Each line below should be repeated exactly as written, with no pictures carried over.

= = = = = = =

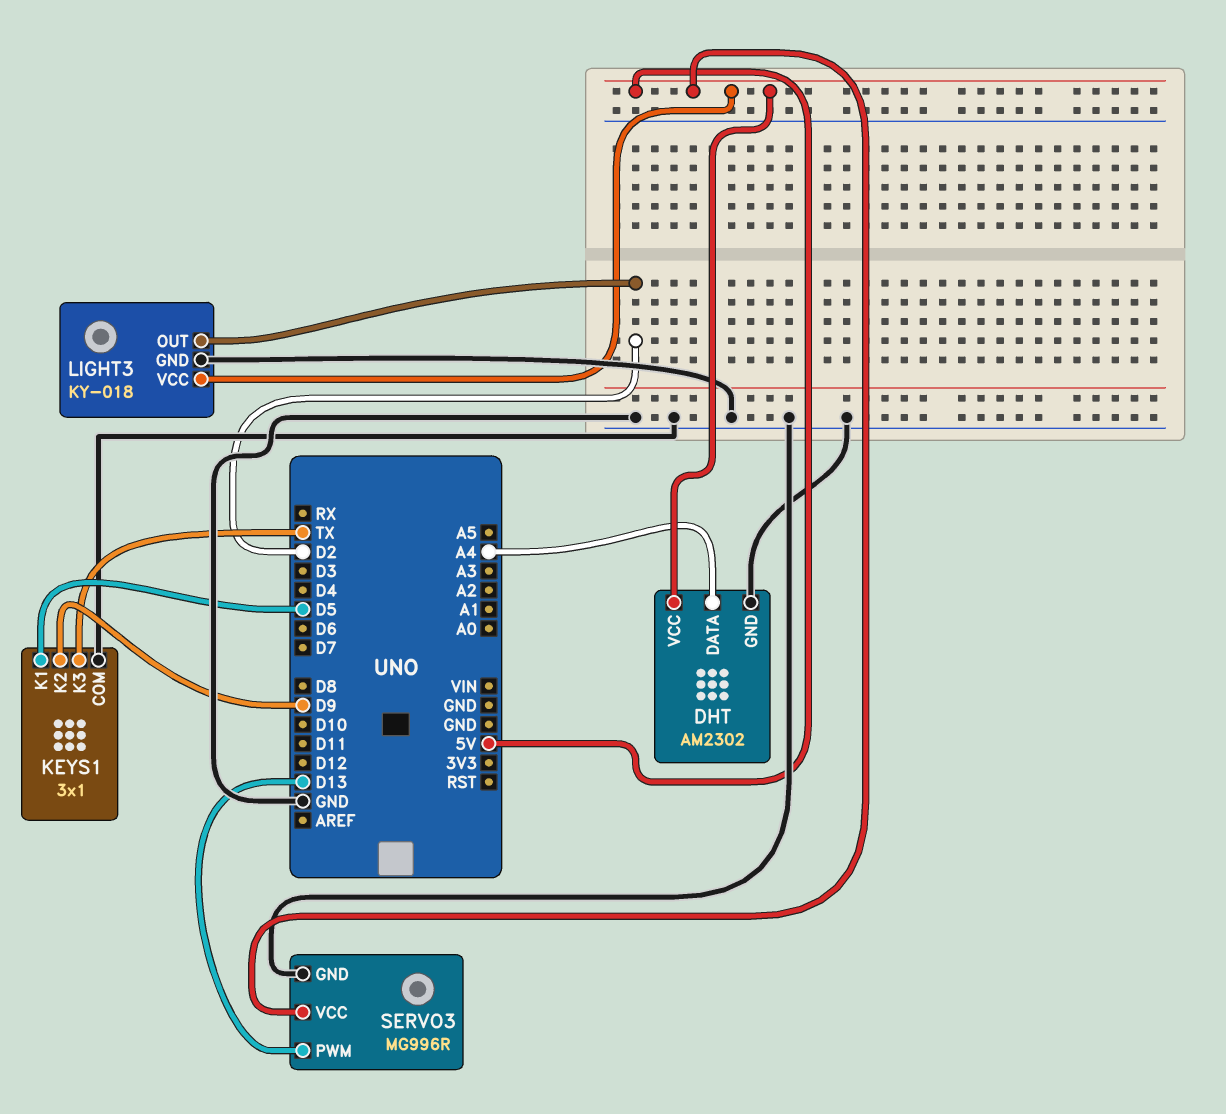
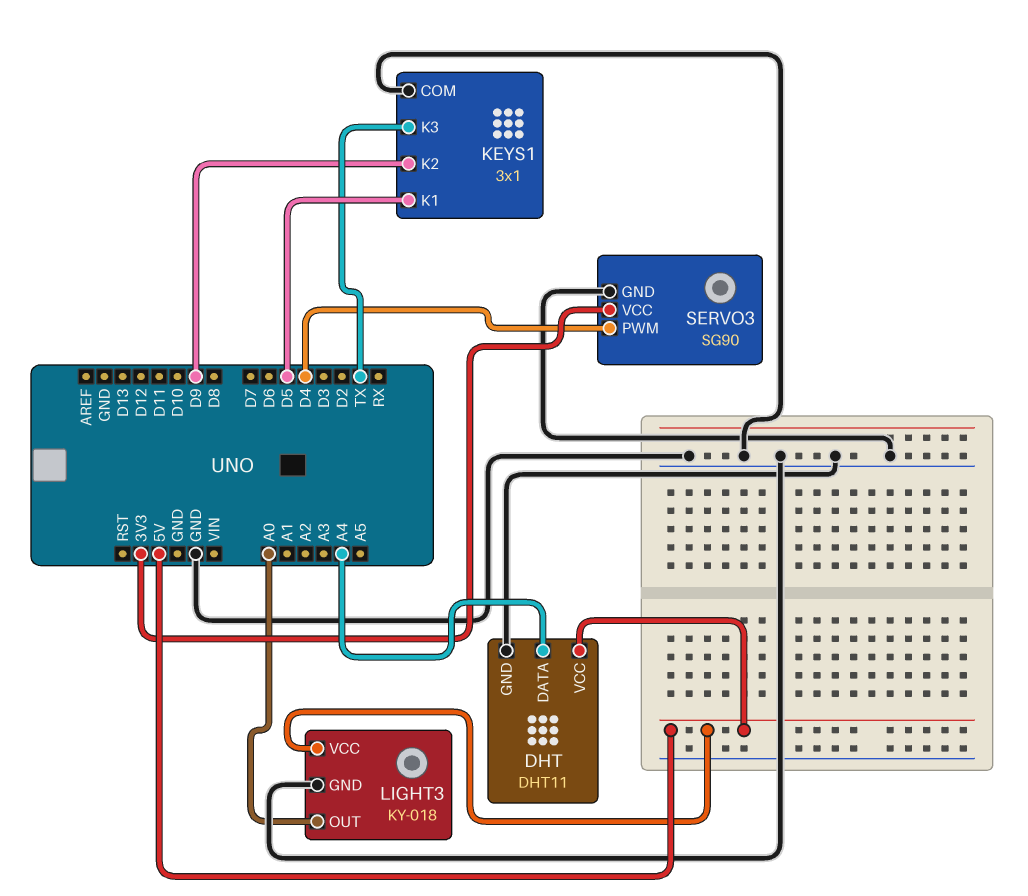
DHT: AM2302 -> DHT11
LIGHT3 pin OUT: D2 -> A0
SERVO3: MG996R -> SG90
SERVO3 pin PWM: D13 -> D4
SERVO3 pin VCC: 5V -> 3V3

= = = = = = =

REPLY TO THE TASK -
DHT: AM2302 -> DHT11
LIGHT3 pin OUT: D2 -> A0
SERVO3: MG996R -> SG90
SERVO3 pin PWM: D13 -> D4
SERVO3 pin VCC: 5V -> 3V3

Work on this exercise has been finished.